• What to produce:
Below you will find a set of lines. Repeat them all exactly.

· · · · · · ·

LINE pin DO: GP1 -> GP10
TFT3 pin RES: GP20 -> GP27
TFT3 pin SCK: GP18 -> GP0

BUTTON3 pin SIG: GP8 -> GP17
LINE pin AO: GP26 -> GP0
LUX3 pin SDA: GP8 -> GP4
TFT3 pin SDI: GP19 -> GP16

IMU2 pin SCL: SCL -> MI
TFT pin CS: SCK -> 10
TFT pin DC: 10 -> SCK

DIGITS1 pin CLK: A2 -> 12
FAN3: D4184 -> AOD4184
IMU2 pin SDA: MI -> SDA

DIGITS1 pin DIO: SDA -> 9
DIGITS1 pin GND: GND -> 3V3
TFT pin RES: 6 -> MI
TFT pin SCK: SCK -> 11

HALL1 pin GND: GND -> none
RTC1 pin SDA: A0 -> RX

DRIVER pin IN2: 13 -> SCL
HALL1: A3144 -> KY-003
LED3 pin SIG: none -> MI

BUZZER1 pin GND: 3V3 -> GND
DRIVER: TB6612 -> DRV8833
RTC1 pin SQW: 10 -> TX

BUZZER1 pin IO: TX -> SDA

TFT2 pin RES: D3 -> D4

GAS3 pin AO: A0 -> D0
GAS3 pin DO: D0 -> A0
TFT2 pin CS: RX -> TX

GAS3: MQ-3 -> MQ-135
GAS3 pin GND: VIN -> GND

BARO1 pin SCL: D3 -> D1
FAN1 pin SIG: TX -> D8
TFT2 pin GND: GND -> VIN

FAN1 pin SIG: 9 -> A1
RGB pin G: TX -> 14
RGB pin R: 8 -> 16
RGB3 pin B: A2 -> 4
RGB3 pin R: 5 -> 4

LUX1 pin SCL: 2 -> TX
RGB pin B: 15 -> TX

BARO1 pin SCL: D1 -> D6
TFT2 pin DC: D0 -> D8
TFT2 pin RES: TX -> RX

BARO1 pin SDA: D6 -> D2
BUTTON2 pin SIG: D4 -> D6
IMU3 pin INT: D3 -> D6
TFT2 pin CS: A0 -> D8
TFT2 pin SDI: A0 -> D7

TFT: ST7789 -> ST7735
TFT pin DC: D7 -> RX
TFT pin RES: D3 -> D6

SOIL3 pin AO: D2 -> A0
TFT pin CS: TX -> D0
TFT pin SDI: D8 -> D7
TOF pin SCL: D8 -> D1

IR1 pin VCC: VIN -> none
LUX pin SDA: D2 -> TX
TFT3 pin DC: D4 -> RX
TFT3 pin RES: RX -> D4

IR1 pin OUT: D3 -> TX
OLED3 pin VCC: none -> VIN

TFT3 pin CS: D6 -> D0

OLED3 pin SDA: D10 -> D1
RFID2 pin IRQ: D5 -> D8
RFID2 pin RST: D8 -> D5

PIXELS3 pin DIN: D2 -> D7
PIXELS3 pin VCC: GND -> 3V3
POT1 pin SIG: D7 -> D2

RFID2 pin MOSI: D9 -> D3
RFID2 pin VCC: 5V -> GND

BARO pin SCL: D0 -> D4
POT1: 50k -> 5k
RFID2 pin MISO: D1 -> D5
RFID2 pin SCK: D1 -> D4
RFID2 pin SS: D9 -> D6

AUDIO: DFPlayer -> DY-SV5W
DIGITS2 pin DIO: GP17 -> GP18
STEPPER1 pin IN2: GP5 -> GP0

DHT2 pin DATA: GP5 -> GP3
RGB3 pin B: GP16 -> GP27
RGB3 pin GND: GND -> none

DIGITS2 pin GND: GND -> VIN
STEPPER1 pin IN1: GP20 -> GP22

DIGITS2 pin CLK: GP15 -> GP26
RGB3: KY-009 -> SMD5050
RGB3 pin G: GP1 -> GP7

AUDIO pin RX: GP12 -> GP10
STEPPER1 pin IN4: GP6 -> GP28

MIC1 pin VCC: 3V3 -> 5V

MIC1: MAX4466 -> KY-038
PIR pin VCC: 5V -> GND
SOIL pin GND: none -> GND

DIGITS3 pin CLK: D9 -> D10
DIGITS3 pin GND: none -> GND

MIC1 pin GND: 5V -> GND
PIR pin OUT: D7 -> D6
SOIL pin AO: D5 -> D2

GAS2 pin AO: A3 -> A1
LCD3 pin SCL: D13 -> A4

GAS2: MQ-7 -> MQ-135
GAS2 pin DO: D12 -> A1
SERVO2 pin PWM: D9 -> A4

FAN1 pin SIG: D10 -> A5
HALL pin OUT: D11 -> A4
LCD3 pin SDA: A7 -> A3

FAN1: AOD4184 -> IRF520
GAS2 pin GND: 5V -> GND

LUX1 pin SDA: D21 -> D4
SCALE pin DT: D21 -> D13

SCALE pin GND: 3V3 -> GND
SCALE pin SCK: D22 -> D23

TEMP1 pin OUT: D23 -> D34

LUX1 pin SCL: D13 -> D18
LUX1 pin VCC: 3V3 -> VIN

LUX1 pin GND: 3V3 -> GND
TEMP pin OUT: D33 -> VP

· · · · · · ·

• Solved problem:
LINE pin DO: GP1 -> GP10
TFT3 pin RES: GP20 -> GP27
TFT3 pin SCK: GP18 -> GP0

BUTTON3 pin SIG: GP8 -> GP17
LINE pin AO: GP26 -> GP0
LUX3 pin SDA: GP8 -> GP4
TFT3 pin SDI: GP19 -> GP16

IMU2 pin SCL: SCL -> MI
TFT pin CS: SCK -> 10
TFT pin DC: 10 -> SCK

DIGITS1 pin CLK: A2 -> 12
FAN3: D4184 -> AOD4184
IMU2 pin SDA: MI -> SDA

DIGITS1 pin DIO: SDA -> 9
DIGITS1 pin GND: GND -> 3V3
TFT pin RES: 6 -> MI
TFT pin SCK: SCK -> 11

HALL1 pin GND: GND -> none
RTC1 pin SDA: A0 -> RX

DRIVER pin IN2: 13 -> SCL
HALL1: A3144 -> KY-003
LED3 pin SIG: none -> MI

BUZZER1 pin GND: 3V3 -> GND
DRIVER: TB6612 -> DRV8833
RTC1 pin SQW: 10 -> TX

BUZZER1 pin IO: TX -> SDA

TFT2 pin RES: D3 -> D4

GAS3 pin AO: A0 -> D0
GAS3 pin DO: D0 -> A0
TFT2 pin CS: RX -> TX

GAS3: MQ-3 -> MQ-135
GAS3 pin GND: VIN -> GND

BARO1 pin SCL: D3 -> D1
FAN1 pin SIG: TX -> D8
TFT2 pin GND: GND -> VIN

FAN1 pin SIG: 9 -> A1
RGB pin G: TX -> 14
RGB pin R: 8 -> 16
RGB3 pin B: A2 -> 4
RGB3 pin R: 5 -> 4

LUX1 pin SCL: 2 -> TX
RGB pin B: 15 -> TX

BARO1 pin SCL: D1 -> D6
TFT2 pin DC: D0 -> D8
TFT2 pin RES: TX -> RX

BARO1 pin SDA: D6 -> D2
BUTTON2 pin SIG: D4 -> D6
IMU3 pin INT: D3 -> D6
TFT2 pin CS: A0 -> D8
TFT2 pin SDI: A0 -> D7

TFT: ST7789 -> ST7735
TFT pin DC: D7 -> RX
TFT pin RES: D3 -> D6

SOIL3 pin AO: D2 -> A0
TFT pin CS: TX -> D0
TFT pin SDI: D8 -> D7
TOF pin SCL: D8 -> D1

IR1 pin VCC: VIN -> none
LUX pin SDA: D2 -> TX
TFT3 pin DC: D4 -> RX
TFT3 pin RES: RX -> D4

IR1 pin OUT: D3 -> TX
OLED3 pin VCC: none -> VIN

TFT3 pin CS: D6 -> D0

OLED3 pin SDA: D10 -> D1
RFID2 pin IRQ: D5 -> D8
RFID2 pin RST: D8 -> D5

PIXELS3 pin DIN: D2 -> D7
PIXELS3 pin VCC: GND -> 3V3
POT1 pin SIG: D7 -> D2

RFID2 pin MOSI: D9 -> D3
RFID2 pin VCC: 5V -> GND

BARO pin SCL: D0 -> D4
POT1: 50k -> 5k
RFID2 pin MISO: D1 -> D5
RFID2 pin SCK: D1 -> D4
RFID2 pin SS: D9 -> D6

AUDIO: DFPlayer -> DY-SV5W
DIGITS2 pin DIO: GP17 -> GP18
STEPPER1 pin IN2: GP5 -> GP0

DHT2 pin DATA: GP5 -> GP3
RGB3 pin B: GP16 -> GP27
RGB3 pin GND: GND -> none

DIGITS2 pin GND: GND -> VIN
STEPPER1 pin IN1: GP20 -> GP22

DIGITS2 pin CLK: GP15 -> GP26
RGB3: KY-009 -> SMD5050
RGB3 pin G: GP1 -> GP7

AUDIO pin RX: GP12 -> GP10
STEPPER1 pin IN4: GP6 -> GP28

MIC1 pin VCC: 3V3 -> 5V

MIC1: MAX4466 -> KY-038
PIR pin VCC: 5V -> GND
SOIL pin GND: none -> GND

DIGITS3 pin CLK: D9 -> D10
DIGITS3 pin GND: none -> GND

MIC1 pin GND: 5V -> GND
PIR pin OUT: D7 -> D6
SOIL pin AO: D5 -> D2

GAS2 pin AO: A3 -> A1
LCD3 pin SCL: D13 -> A4

GAS2: MQ-7 -> MQ-135
GAS2 pin DO: D12 -> A1
SERVO2 pin PWM: D9 -> A4

FAN1 pin SIG: D10 -> A5
HALL pin OUT: D11 -> A4
LCD3 pin SDA: A7 -> A3

FAN1: AOD4184 -> IRF520
GAS2 pin GND: 5V -> GND

LUX1 pin SDA: D21 -> D4
SCALE pin DT: D21 -> D13

SCALE pin GND: 3V3 -> GND
SCALE pin SCK: D22 -> D23

TEMP1 pin OUT: D23 -> D34

LUX1 pin SCL: D13 -> D18
LUX1 pin VCC: 3V3 -> VIN

LUX1 pin GND: 3V3 -> GND
TEMP pin OUT: D33 -> VP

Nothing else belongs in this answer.